EXERCISE INPUTS:
○ ○ ○

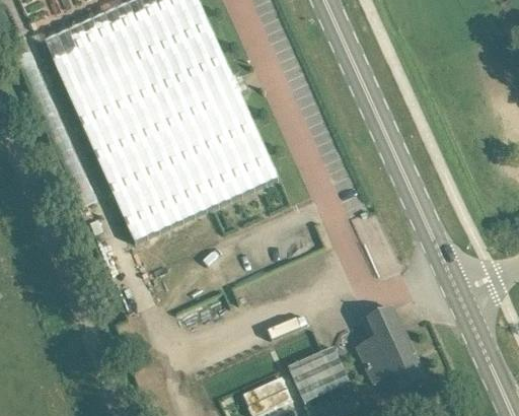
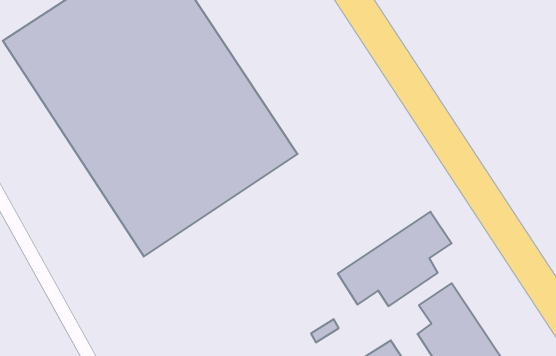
building: none -> [338,212,452,306]

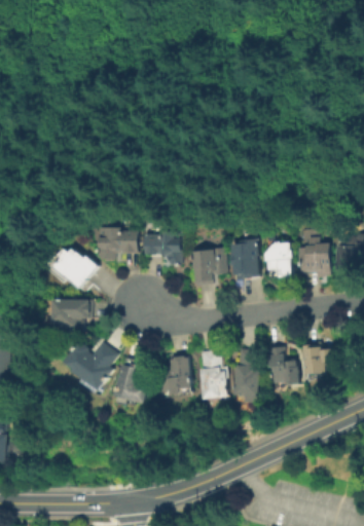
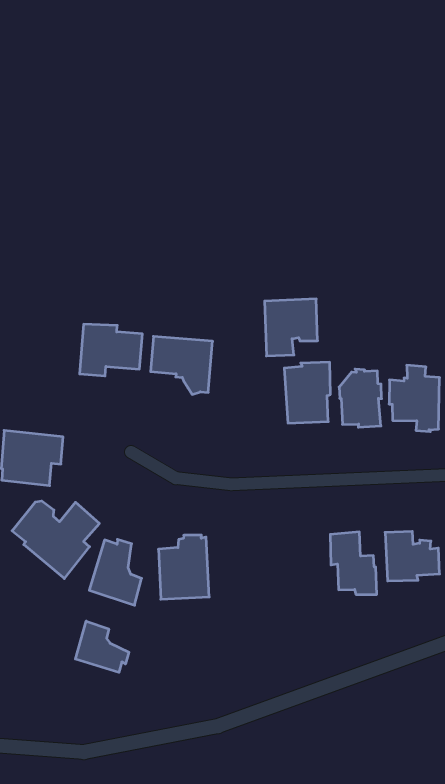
building: [190,247,226,286] -> [265,299,318,356]
building: [53,248,99,289] -> none
building: [234,348,259,403] -> none
building: [198,349,227,400] -> none
building: none -> [75,621,129,672]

○ ○ ○

With no other words, report how many lines in the entries hold the string "none".

5